Data to process Start Marker

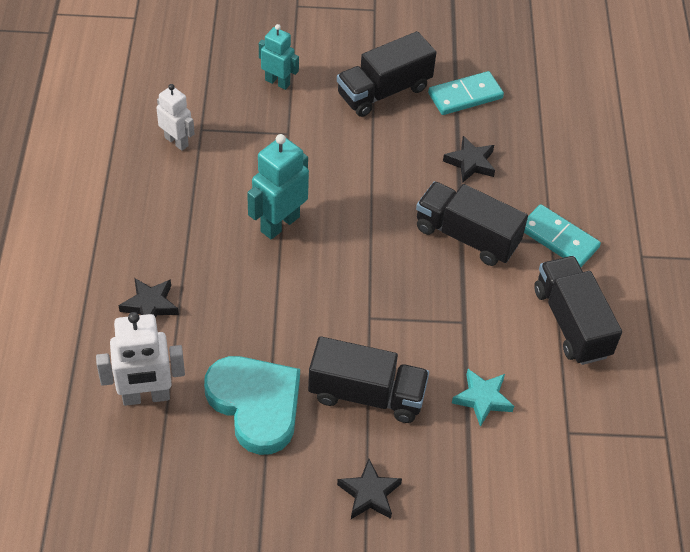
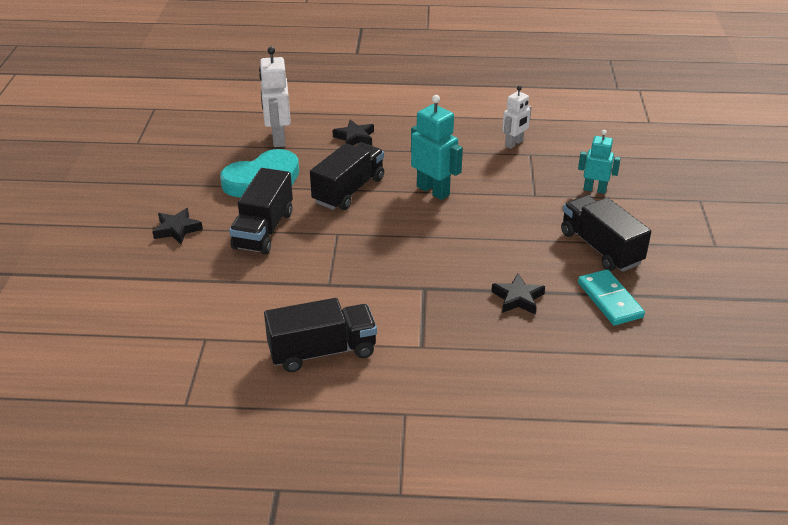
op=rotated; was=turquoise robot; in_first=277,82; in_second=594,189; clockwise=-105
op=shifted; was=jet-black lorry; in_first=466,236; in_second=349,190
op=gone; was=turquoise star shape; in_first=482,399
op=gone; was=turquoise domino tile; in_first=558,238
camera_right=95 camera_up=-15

Data to process End Marker
Data to process Start Marker

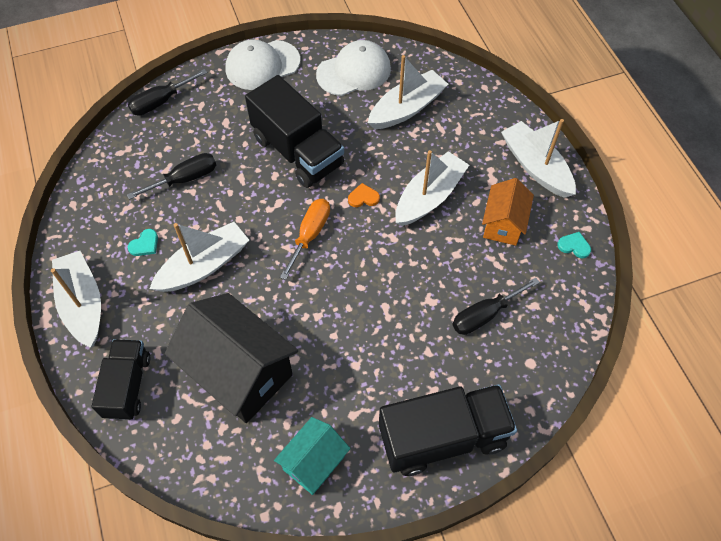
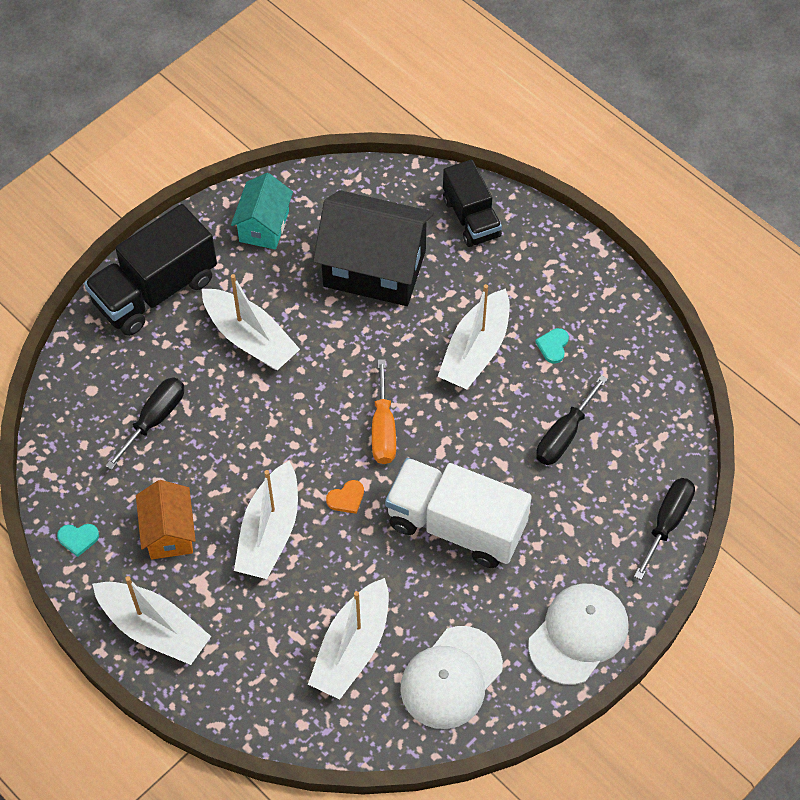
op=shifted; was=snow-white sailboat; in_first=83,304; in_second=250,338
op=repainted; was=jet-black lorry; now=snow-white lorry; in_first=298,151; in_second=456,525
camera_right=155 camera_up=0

Data to process End Marker

◆ **Exercise**
Retype the entries above exactly, but only from the line containing "op=rotated; was=turquoise robot;" through the line containing "camera_right=95 camera_up=-15", both included.

◆ **Answer space**
op=rotated; was=turquoise robot; in_first=277,82; in_second=594,189; clockwise=-105
op=shifted; was=jet-black lorry; in_first=466,236; in_second=349,190
op=gone; was=turquoise star shape; in_first=482,399
op=gone; was=turquoise domino tile; in_first=558,238
camera_right=95 camera_up=-15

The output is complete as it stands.